What needs to be done: Say how many lines in the entries below have the word "brown" in them, giving only the number.

Records for this exercise:
↓
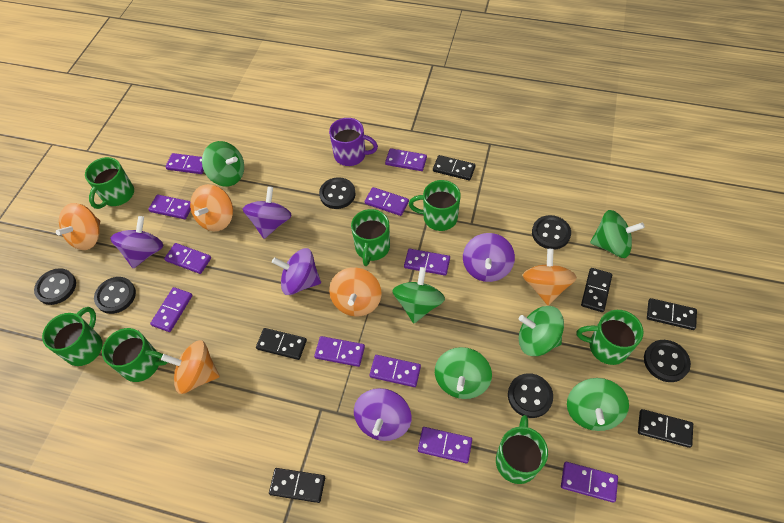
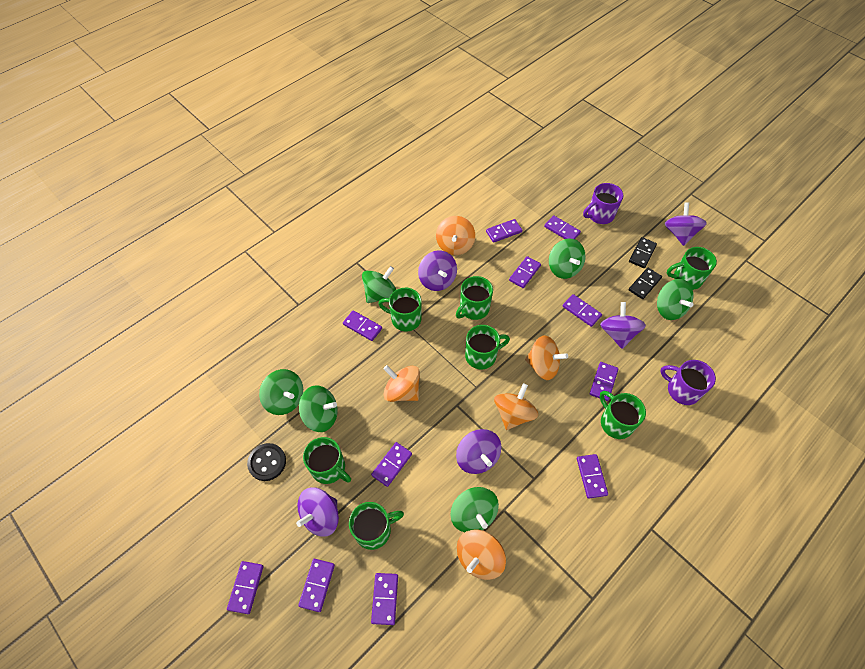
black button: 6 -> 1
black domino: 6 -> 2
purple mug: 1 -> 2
↑
↓
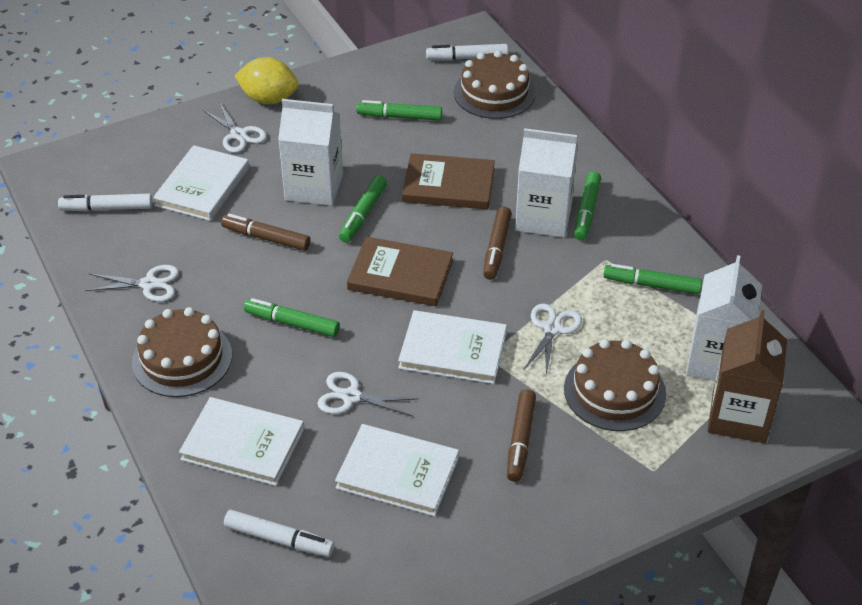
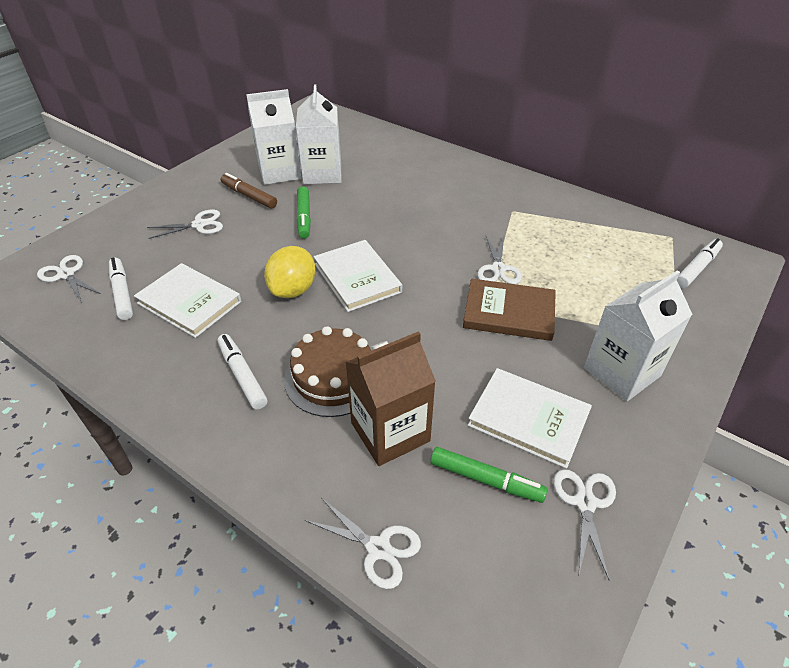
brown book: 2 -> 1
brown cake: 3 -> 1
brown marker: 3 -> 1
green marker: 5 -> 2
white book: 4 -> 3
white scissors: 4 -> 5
↑
Final answer: 3